Look below for the line containing "R104: 270k (GND, U105/in+) -> none"; from there, print each line exactly up to and including the line containing "C9: 33nF (+24V, DGND) -> 33nF (DGND, U4/PD3)", and stop.
----------------------------------------
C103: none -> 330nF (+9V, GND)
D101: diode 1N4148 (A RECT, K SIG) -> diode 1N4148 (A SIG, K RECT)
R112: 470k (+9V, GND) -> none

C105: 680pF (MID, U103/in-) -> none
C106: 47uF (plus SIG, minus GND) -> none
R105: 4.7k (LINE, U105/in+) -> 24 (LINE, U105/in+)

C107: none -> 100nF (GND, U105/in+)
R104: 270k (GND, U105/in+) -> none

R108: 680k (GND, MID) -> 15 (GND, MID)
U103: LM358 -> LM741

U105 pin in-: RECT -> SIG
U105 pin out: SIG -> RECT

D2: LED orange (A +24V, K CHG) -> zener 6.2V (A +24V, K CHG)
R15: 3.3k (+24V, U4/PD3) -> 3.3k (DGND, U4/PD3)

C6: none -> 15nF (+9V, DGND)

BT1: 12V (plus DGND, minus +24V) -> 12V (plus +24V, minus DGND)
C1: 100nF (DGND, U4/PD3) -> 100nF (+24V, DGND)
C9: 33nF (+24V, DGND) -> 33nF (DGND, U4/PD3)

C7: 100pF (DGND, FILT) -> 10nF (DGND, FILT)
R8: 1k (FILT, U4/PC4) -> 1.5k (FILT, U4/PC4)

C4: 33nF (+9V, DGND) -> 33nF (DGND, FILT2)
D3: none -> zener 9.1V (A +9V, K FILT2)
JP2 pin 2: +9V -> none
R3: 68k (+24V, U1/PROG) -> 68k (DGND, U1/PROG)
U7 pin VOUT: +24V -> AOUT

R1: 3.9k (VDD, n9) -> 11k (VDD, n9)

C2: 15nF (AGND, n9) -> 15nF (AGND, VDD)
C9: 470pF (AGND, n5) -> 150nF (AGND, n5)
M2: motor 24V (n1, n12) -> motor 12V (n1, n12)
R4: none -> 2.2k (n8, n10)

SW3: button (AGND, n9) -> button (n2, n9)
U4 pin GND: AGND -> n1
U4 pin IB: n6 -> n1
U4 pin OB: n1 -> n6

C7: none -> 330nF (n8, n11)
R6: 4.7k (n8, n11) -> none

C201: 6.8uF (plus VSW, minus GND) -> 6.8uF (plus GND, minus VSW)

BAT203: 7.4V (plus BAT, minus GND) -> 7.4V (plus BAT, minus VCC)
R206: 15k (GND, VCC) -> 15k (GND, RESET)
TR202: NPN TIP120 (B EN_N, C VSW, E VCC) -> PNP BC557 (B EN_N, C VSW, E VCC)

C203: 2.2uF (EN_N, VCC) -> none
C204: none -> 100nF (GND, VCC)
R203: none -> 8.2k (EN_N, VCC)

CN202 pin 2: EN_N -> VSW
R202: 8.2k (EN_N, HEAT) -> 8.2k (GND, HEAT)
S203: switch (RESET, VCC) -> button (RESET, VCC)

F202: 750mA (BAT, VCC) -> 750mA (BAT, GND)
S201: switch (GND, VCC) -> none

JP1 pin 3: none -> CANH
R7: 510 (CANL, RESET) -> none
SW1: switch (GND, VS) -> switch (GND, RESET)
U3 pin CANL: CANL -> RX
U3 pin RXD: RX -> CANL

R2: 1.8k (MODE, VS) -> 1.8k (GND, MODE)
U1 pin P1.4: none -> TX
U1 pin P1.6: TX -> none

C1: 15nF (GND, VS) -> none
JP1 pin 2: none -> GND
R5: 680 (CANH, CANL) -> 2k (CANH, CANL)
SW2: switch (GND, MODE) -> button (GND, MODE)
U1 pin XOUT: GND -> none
----------------------------------------
**Exercise solution**
R104: 270k (GND, U105/in+) -> none

R108: 680k (GND, MID) -> 15 (GND, MID)
U103: LM358 -> LM741

U105 pin in-: RECT -> SIG
U105 pin out: SIG -> RECT

D2: LED orange (A +24V, K CHG) -> zener 6.2V (A +24V, K CHG)
R15: 3.3k (+24V, U4/PD3) -> 3.3k (DGND, U4/PD3)

C6: none -> 15nF (+9V, DGND)

BT1: 12V (plus DGND, minus +24V) -> 12V (plus +24V, minus DGND)
C1: 100nF (DGND, U4/PD3) -> 100nF (+24V, DGND)
C9: 33nF (+24V, DGND) -> 33nF (DGND, U4/PD3)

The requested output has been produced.